---- Entries provided
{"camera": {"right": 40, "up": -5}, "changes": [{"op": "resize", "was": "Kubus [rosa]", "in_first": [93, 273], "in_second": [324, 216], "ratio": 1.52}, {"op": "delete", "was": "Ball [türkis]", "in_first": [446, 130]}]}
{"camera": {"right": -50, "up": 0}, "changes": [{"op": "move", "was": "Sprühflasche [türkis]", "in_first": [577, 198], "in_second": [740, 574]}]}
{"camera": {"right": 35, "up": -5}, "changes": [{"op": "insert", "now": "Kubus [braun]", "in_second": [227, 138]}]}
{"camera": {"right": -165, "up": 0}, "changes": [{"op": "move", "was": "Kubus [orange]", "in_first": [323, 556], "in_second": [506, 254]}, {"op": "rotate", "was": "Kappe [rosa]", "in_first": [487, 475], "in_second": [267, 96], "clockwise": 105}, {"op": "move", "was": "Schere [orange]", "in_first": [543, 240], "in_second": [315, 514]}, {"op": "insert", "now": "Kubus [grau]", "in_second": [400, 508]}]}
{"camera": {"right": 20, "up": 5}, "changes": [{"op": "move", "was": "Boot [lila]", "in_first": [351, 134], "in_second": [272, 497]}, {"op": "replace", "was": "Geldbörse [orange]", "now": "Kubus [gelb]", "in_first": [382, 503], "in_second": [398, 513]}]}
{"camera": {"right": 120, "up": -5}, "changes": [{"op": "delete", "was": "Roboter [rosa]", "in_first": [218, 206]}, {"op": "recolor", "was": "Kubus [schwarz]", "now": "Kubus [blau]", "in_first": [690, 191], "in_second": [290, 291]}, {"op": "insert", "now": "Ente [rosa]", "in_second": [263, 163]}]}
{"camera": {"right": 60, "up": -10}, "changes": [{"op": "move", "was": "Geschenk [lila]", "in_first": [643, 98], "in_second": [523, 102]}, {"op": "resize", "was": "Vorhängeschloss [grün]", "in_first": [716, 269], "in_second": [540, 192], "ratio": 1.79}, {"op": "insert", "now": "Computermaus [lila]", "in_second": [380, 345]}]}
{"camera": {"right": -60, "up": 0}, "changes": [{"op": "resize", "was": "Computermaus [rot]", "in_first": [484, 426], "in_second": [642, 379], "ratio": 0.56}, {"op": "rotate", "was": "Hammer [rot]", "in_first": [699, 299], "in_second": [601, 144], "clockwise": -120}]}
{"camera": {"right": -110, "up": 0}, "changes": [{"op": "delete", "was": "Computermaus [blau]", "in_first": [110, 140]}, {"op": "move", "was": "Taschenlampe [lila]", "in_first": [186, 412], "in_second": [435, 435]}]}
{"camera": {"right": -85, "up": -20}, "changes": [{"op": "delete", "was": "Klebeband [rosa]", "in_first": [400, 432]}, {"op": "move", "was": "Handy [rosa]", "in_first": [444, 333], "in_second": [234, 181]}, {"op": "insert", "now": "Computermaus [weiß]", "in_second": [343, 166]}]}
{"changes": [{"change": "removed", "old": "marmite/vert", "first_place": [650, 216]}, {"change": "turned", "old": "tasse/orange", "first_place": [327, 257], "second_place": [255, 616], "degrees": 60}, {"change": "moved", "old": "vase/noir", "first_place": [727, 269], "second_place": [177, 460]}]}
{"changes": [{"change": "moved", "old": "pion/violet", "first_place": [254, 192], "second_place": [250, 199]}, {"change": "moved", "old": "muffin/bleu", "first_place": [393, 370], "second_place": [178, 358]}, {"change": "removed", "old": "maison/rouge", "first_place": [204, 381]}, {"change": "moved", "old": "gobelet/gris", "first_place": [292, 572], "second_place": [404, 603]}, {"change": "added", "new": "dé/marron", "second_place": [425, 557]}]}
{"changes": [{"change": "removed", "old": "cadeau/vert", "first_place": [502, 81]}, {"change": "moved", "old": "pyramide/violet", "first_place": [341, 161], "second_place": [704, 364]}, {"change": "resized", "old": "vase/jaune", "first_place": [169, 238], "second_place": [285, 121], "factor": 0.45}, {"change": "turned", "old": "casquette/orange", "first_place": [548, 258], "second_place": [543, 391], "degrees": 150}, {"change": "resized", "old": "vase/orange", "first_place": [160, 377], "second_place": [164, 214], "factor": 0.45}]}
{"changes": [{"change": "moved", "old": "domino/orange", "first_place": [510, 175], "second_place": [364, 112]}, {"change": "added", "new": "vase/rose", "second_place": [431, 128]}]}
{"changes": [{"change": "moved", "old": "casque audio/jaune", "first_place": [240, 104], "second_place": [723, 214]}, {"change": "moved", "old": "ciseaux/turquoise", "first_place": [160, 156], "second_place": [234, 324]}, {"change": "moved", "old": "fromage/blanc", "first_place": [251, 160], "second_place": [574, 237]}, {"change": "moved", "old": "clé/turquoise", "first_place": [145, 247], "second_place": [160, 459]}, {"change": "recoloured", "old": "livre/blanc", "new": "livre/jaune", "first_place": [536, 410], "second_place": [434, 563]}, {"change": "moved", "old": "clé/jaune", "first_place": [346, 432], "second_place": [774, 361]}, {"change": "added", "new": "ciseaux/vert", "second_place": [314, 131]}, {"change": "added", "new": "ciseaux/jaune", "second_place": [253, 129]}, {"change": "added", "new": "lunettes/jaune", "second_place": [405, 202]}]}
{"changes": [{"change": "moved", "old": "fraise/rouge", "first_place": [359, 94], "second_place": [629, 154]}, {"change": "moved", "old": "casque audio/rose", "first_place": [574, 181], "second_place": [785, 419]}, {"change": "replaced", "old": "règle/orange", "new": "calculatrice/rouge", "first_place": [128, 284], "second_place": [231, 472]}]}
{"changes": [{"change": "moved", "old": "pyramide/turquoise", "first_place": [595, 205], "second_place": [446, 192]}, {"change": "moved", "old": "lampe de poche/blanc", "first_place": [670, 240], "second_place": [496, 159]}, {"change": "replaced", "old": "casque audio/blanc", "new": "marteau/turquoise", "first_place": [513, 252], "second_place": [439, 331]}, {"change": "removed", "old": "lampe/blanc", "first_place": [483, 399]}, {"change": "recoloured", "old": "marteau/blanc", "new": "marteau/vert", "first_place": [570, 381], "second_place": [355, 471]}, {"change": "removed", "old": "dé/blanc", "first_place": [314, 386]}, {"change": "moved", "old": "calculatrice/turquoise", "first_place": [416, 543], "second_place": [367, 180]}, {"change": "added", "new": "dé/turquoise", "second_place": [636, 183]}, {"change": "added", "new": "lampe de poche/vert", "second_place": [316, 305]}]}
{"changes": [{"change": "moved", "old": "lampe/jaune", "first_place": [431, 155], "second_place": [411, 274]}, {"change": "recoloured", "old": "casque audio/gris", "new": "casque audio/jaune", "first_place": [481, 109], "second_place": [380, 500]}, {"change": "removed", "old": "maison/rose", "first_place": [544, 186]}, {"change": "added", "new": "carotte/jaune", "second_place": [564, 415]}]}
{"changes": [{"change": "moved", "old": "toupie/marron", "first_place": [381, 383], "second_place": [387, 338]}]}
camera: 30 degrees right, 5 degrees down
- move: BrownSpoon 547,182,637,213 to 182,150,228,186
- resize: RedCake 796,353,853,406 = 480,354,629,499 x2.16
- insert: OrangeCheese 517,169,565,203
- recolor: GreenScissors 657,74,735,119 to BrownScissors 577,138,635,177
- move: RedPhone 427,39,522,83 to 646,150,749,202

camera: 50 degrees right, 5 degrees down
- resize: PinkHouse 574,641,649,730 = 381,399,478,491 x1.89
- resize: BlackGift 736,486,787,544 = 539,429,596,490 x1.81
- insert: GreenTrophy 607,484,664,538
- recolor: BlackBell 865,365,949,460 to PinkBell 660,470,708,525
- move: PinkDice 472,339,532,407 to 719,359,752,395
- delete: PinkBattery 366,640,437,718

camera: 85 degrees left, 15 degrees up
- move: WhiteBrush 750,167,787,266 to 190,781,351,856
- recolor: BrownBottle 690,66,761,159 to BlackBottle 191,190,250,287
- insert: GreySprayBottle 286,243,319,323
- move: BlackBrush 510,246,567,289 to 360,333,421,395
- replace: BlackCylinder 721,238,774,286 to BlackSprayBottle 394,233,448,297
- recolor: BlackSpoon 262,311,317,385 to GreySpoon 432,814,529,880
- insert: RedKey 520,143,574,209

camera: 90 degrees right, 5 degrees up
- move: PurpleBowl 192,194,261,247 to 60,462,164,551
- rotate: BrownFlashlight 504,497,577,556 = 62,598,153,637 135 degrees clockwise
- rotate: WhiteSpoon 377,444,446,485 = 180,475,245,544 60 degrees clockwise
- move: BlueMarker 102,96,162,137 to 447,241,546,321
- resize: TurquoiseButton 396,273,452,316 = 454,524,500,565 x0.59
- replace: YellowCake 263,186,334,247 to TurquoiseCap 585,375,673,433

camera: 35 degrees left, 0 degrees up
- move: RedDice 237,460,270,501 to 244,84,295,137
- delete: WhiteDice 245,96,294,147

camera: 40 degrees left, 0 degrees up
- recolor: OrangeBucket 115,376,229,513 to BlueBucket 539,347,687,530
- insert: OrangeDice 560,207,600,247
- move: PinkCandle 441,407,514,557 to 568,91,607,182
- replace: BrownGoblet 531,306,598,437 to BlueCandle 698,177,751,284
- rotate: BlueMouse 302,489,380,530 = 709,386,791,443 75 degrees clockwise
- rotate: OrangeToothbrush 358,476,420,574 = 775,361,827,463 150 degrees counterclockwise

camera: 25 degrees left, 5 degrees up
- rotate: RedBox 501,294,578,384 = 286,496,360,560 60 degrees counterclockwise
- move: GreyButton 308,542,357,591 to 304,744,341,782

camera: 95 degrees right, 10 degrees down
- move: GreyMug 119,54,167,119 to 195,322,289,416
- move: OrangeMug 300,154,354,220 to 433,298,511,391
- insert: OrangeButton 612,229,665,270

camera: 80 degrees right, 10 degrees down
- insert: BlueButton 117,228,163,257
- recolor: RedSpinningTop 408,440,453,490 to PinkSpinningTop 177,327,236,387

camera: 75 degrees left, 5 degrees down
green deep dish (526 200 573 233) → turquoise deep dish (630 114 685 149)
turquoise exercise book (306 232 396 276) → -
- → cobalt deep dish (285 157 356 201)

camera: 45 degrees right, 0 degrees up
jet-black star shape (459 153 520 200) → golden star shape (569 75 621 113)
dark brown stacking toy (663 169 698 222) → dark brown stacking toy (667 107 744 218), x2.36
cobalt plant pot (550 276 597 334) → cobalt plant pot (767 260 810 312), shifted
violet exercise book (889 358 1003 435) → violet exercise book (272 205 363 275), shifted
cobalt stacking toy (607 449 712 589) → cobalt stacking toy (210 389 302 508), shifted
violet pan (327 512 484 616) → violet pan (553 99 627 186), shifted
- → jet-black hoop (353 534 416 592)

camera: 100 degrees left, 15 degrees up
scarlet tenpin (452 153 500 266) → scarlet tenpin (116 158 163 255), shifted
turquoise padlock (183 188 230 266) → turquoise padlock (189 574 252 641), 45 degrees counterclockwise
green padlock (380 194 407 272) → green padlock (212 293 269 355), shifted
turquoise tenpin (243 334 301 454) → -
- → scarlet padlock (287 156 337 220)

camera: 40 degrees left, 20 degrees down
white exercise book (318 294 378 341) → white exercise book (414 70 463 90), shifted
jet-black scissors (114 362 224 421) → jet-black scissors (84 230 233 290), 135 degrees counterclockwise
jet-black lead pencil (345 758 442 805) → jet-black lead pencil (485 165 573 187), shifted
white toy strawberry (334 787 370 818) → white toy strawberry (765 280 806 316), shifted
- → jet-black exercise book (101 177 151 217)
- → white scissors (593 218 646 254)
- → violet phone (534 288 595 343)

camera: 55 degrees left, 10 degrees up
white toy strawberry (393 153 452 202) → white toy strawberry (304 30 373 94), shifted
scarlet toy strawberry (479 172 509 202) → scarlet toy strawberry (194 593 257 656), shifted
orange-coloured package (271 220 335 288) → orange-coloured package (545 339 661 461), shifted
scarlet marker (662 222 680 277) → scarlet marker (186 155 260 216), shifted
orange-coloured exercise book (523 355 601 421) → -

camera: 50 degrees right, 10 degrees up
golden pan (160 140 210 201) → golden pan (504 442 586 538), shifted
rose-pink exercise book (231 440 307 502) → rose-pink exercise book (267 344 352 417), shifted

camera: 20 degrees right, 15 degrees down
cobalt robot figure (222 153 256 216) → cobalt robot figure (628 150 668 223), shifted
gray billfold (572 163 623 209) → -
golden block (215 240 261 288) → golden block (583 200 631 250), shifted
--------
Task details:
Nothing but the lines from the one with "scarlet toy strawberry (479" through the end of the data above should be repeated, each exactly as it stands.

Finished exercise:
scarlet toy strawberry (479 172 509 202) → scarlet toy strawberry (194 593 257 656), shifted
orange-coloured package (271 220 335 288) → orange-coloured package (545 339 661 461), shifted
scarlet marker (662 222 680 277) → scarlet marker (186 155 260 216), shifted
orange-coloured exercise book (523 355 601 421) → -

camera: 50 degrees right, 10 degrees up
golden pan (160 140 210 201) → golden pan (504 442 586 538), shifted
rose-pink exercise book (231 440 307 502) → rose-pink exercise book (267 344 352 417), shifted

camera: 20 degrees right, 15 degrees down
cobalt robot figure (222 153 256 216) → cobalt robot figure (628 150 668 223), shifted
gray billfold (572 163 623 209) → -
golden block (215 240 261 288) → golden block (583 200 631 250), shifted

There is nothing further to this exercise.